[Source records]
___

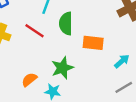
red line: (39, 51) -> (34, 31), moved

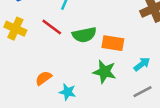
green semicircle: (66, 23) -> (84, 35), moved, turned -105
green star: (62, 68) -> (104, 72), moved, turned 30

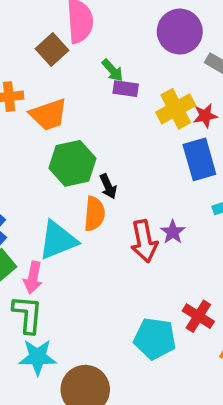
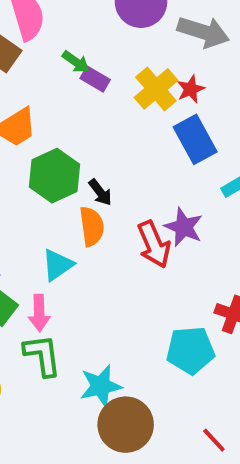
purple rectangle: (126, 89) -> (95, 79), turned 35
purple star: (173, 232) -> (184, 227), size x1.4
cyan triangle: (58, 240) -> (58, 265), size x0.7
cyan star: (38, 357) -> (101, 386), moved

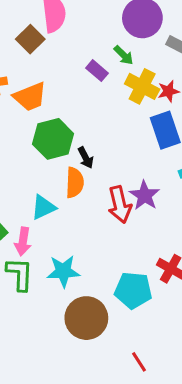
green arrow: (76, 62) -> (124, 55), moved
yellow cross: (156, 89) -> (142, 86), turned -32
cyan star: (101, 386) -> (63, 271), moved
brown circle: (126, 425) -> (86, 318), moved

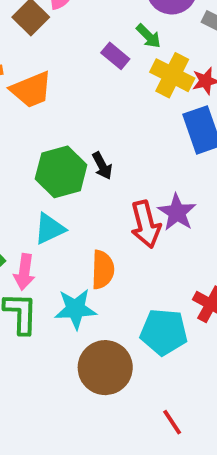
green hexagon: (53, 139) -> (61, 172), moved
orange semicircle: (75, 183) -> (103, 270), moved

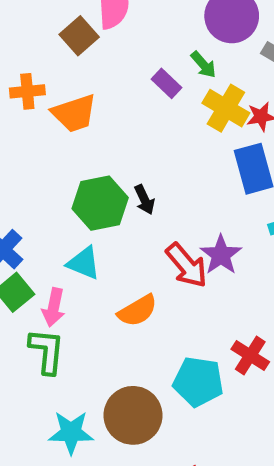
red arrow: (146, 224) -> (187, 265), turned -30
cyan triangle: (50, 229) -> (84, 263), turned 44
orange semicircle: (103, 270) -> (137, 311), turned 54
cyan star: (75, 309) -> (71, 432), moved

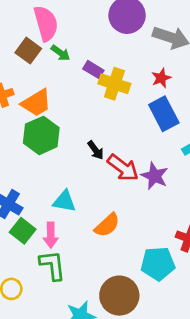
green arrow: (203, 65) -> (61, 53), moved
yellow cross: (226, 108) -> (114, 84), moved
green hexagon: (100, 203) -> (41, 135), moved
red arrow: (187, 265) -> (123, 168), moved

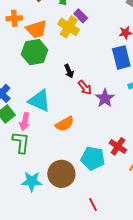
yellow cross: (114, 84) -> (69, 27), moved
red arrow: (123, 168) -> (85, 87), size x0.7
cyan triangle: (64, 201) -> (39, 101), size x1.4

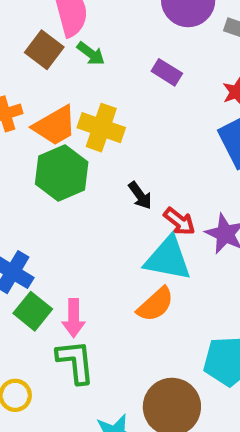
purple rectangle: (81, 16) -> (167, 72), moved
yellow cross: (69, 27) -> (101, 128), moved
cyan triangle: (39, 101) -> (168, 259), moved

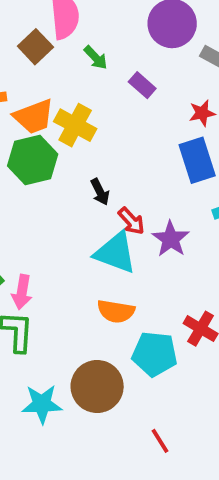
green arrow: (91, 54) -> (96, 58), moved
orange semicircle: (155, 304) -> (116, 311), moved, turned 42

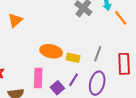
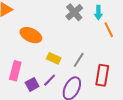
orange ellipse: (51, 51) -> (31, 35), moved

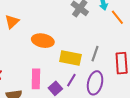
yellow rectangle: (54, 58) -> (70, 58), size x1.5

___

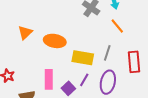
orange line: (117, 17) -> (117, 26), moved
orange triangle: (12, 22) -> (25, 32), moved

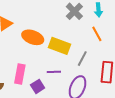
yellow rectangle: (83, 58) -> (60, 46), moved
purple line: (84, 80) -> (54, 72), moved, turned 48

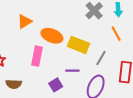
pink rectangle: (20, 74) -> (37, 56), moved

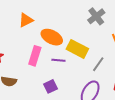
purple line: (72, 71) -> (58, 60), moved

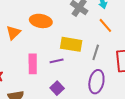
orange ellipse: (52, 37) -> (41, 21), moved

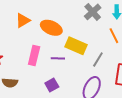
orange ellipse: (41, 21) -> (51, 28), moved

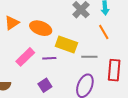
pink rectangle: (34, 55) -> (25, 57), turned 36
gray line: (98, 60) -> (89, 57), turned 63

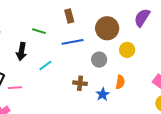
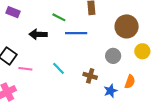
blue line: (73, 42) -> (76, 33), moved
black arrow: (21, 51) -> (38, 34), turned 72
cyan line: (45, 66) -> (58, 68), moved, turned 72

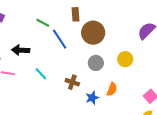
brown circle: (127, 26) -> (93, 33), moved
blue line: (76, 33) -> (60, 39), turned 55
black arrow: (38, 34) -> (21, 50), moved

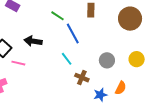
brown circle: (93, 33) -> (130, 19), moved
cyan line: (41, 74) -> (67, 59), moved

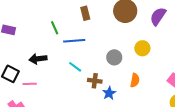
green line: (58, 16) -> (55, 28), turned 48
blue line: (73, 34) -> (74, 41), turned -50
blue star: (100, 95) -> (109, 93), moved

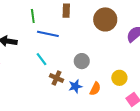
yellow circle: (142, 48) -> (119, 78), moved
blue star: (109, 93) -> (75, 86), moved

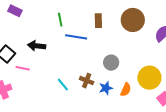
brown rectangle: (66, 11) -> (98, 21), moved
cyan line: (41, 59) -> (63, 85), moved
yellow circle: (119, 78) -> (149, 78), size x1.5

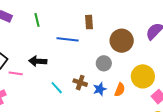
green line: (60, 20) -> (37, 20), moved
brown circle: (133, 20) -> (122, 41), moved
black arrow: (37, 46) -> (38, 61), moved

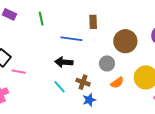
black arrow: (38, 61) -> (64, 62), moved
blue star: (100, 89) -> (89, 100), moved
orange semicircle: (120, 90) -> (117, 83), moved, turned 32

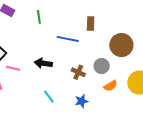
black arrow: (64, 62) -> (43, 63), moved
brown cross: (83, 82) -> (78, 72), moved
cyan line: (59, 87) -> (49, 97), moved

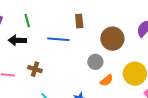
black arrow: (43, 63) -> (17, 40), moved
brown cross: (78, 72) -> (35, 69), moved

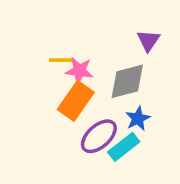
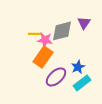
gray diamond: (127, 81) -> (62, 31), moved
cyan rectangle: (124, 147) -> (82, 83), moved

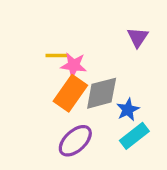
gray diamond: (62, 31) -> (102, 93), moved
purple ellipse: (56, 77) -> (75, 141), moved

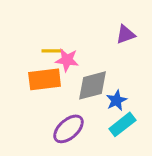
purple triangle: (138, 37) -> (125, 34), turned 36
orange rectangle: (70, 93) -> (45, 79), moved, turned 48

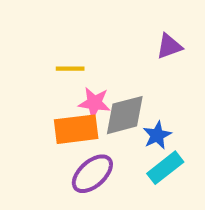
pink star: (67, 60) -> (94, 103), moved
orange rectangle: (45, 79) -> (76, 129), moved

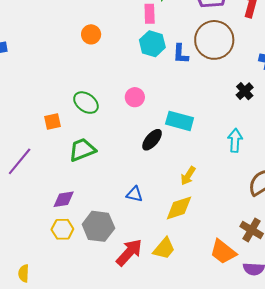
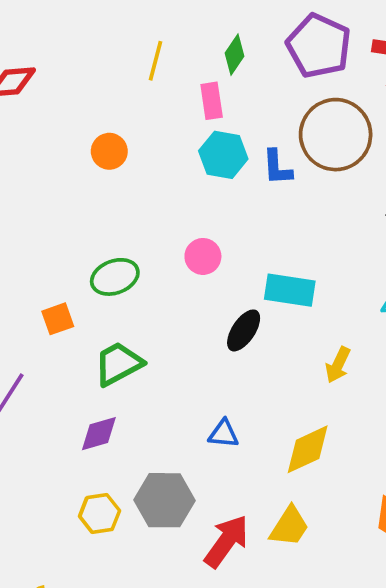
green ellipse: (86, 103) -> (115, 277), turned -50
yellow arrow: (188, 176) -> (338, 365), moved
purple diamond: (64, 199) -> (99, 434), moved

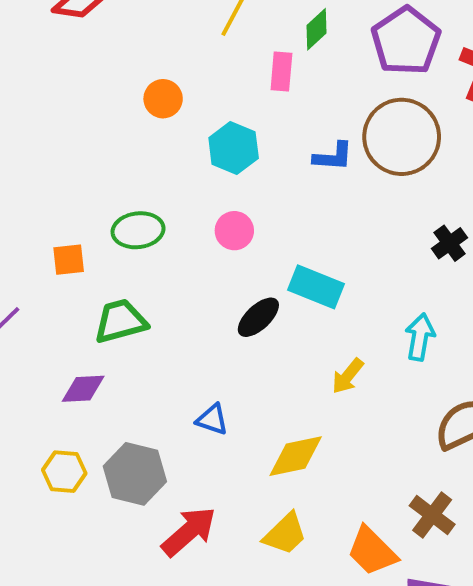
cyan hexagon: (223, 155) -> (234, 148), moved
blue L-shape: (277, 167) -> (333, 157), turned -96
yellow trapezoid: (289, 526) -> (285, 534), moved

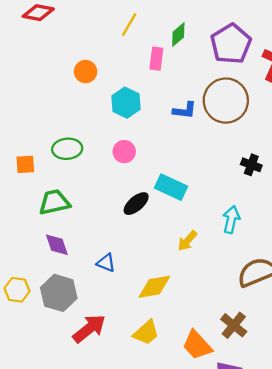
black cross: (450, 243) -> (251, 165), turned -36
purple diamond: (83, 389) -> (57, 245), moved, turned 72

___

[Directions for this task] Output exactly the lines above that lie between the line with "blue L-shape: (277, 167)" and the line with "purple diamond: (83, 389)", those two lines included, and no pictures.

[Task output]
blue L-shape: (277, 167) -> (333, 157), turned -96
yellow trapezoid: (289, 526) -> (285, 534), moved

black cross: (450, 243) -> (251, 165), turned -36
purple diamond: (83, 389) -> (57, 245), moved, turned 72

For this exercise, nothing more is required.